*** RECORDS FOR THIS TASK
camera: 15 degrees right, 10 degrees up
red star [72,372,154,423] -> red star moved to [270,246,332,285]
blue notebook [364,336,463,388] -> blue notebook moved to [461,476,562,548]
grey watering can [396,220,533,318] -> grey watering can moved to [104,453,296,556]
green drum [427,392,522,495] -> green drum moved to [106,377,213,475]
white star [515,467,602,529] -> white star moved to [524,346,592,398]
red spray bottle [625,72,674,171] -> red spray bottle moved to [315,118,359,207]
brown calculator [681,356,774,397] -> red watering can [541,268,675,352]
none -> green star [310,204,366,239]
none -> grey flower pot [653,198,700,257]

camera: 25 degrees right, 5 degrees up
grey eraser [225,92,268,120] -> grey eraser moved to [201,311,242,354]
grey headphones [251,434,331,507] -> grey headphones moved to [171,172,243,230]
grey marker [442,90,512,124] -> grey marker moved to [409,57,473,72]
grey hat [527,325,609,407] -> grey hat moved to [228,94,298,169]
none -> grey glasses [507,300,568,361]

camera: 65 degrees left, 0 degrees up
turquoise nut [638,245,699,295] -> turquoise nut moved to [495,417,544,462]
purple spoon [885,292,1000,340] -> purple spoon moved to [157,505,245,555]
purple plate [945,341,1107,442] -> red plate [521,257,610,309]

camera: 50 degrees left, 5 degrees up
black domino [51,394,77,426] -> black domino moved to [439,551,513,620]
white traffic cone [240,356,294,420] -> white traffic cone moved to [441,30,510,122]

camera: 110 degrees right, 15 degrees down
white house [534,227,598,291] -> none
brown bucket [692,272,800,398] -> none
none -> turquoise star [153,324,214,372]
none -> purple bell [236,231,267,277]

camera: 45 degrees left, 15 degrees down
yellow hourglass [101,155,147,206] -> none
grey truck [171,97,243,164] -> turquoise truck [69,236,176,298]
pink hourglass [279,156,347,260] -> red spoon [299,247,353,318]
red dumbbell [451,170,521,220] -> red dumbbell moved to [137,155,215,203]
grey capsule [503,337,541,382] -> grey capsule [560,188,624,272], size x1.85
******
• THE PROBLEM
Reproduce the data in its entirety, matching each character.

• TASK OUTPUT
camera: 15 degrees right, 10 degrees up
red star [72,372,154,423] -> red star moved to [270,246,332,285]
blue notebook [364,336,463,388] -> blue notebook moved to [461,476,562,548]
grey watering can [396,220,533,318] -> grey watering can moved to [104,453,296,556]
green drum [427,392,522,495] -> green drum moved to [106,377,213,475]
white star [515,467,602,529] -> white star moved to [524,346,592,398]
red spray bottle [625,72,674,171] -> red spray bottle moved to [315,118,359,207]
brown calculator [681,356,774,397] -> red watering can [541,268,675,352]
none -> green star [310,204,366,239]
none -> grey flower pot [653,198,700,257]

camera: 25 degrees right, 5 degrees up
grey eraser [225,92,268,120] -> grey eraser moved to [201,311,242,354]
grey headphones [251,434,331,507] -> grey headphones moved to [171,172,243,230]
grey marker [442,90,512,124] -> grey marker moved to [409,57,473,72]
grey hat [527,325,609,407] -> grey hat moved to [228,94,298,169]
none -> grey glasses [507,300,568,361]

camera: 65 degrees left, 0 degrees up
turquoise nut [638,245,699,295] -> turquoise nut moved to [495,417,544,462]
purple spoon [885,292,1000,340] -> purple spoon moved to [157,505,245,555]
purple plate [945,341,1107,442] -> red plate [521,257,610,309]

camera: 50 degrees left, 5 degrees up
black domino [51,394,77,426] -> black domino moved to [439,551,513,620]
white traffic cone [240,356,294,420] -> white traffic cone moved to [441,30,510,122]

camera: 110 degrees right, 15 degrees down
white house [534,227,598,291] -> none
brown bucket [692,272,800,398] -> none
none -> turquoise star [153,324,214,372]
none -> purple bell [236,231,267,277]

camera: 45 degrees left, 15 degrees down
yellow hourglass [101,155,147,206] -> none
grey truck [171,97,243,164] -> turquoise truck [69,236,176,298]
pink hourglass [279,156,347,260] -> red spoon [299,247,353,318]
red dumbbell [451,170,521,220] -> red dumbbell moved to [137,155,215,203]
grey capsule [503,337,541,382] -> grey capsule [560,188,624,272], size x1.85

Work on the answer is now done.